[Spatial reasoning data]
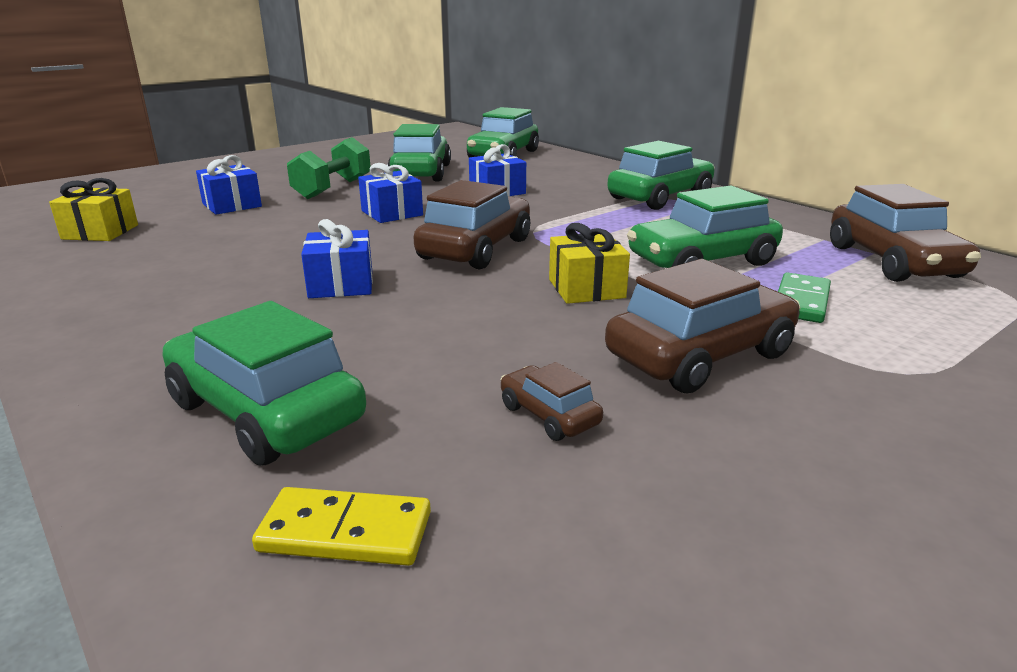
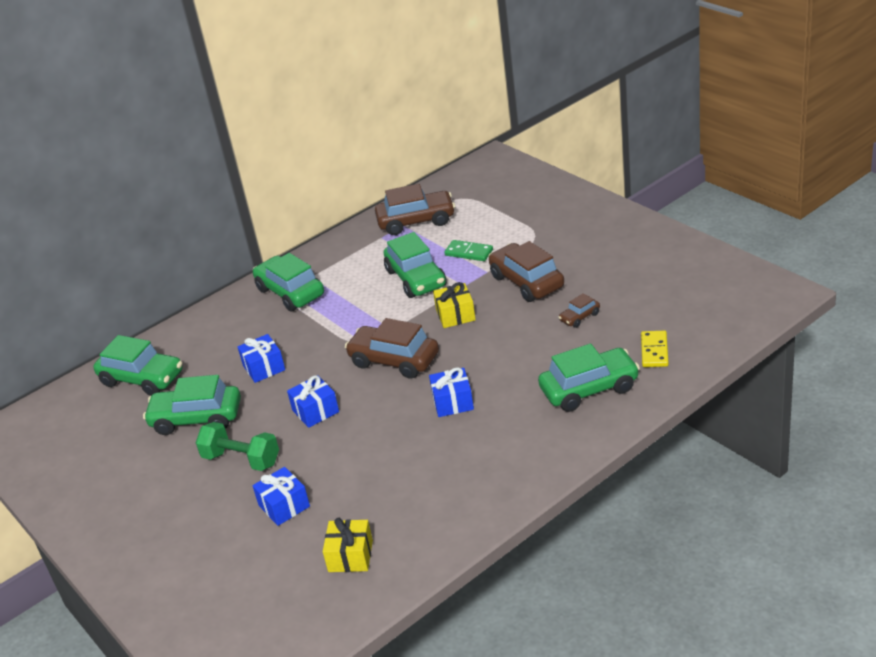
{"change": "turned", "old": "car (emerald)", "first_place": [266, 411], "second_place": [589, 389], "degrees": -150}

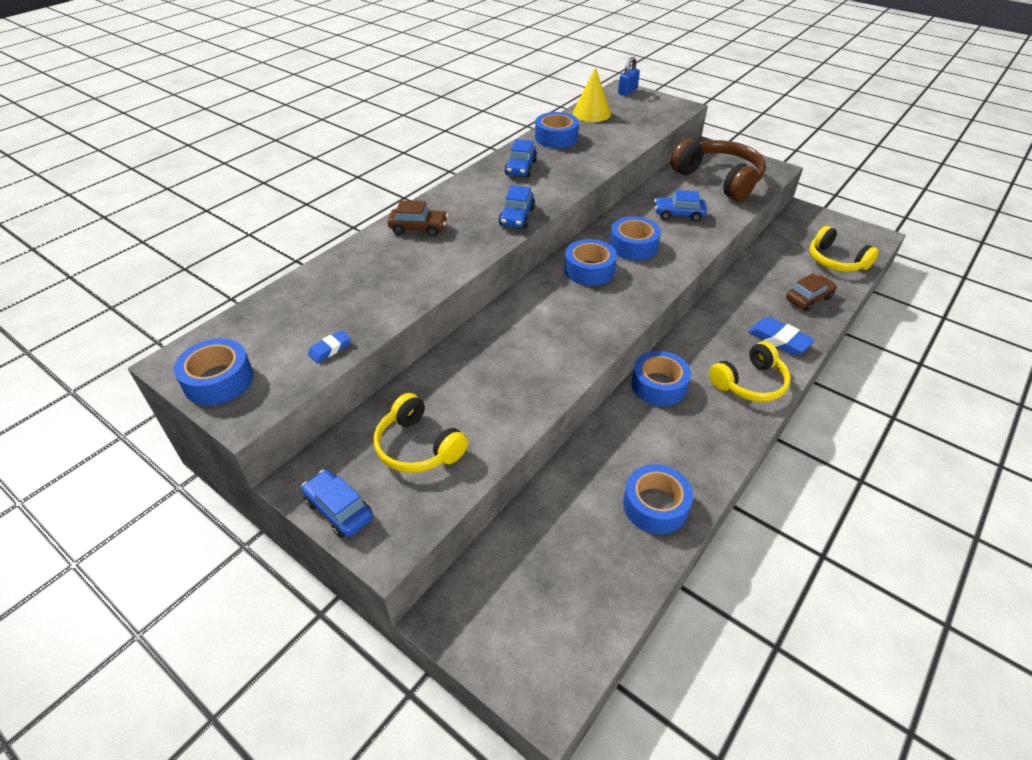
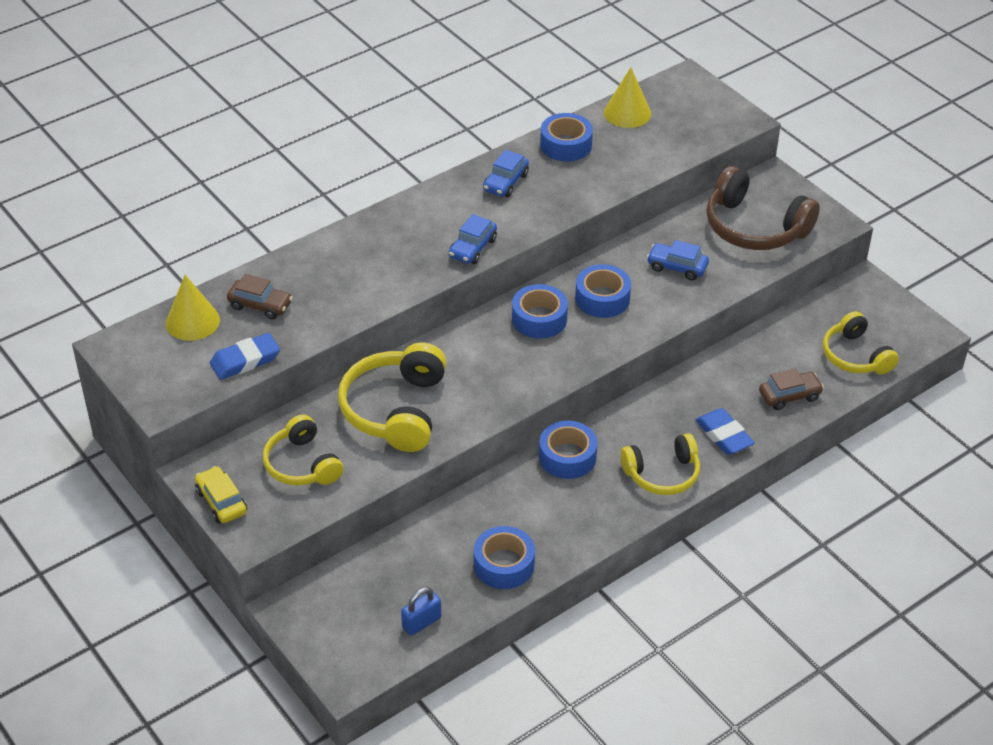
{"change": "removed", "old": "sticky tape (blue)", "first_place": [218, 380]}
{"change": "recoloured", "old": "car (blue)", "new": "car (golden)", "first_place": [339, 509], "second_place": [221, 502]}
{"change": "resized", "old": "eraser (blue)", "first_place": [330, 349], "second_place": [245, 360], "factor": 1.73}
{"change": "moved", "old": "car (russet)", "first_place": [418, 228], "second_place": [260, 305]}
{"change": "moved", "old": "small lock (blue)", "first_place": [627, 91], "second_place": [421, 622]}
{"change": "turned", "old": "headphones (russet)", "first_place": [719, 179], "second_place": [754, 227], "degrees": 150}
{"change": "added", "new": "cone shape (golden)", "second_place": [192, 321]}
{"change": "added", "new": "headphones (golden)", "second_place": [396, 410]}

* TASK INSTRUCTIONS
Each of the entries above must be copied exactly, but the pictures stay out.

* SOLUTION TO THIS TASK
{"change": "turned", "old": "car (emerald)", "first_place": [266, 411], "second_place": [589, 389], "degrees": -150}

{"change": "removed", "old": "sticky tape (blue)", "first_place": [218, 380]}
{"change": "recoloured", "old": "car (blue)", "new": "car (golden)", "first_place": [339, 509], "second_place": [221, 502]}
{"change": "resized", "old": "eraser (blue)", "first_place": [330, 349], "second_place": [245, 360], "factor": 1.73}
{"change": "moved", "old": "car (russet)", "first_place": [418, 228], "second_place": [260, 305]}
{"change": "moved", "old": "small lock (blue)", "first_place": [627, 91], "second_place": [421, 622]}
{"change": "turned", "old": "headphones (russet)", "first_place": [719, 179], "second_place": [754, 227], "degrees": 150}
{"change": "added", "new": "cone shape (golden)", "second_place": [192, 321]}
{"change": "added", "new": "headphones (golden)", "second_place": [396, 410]}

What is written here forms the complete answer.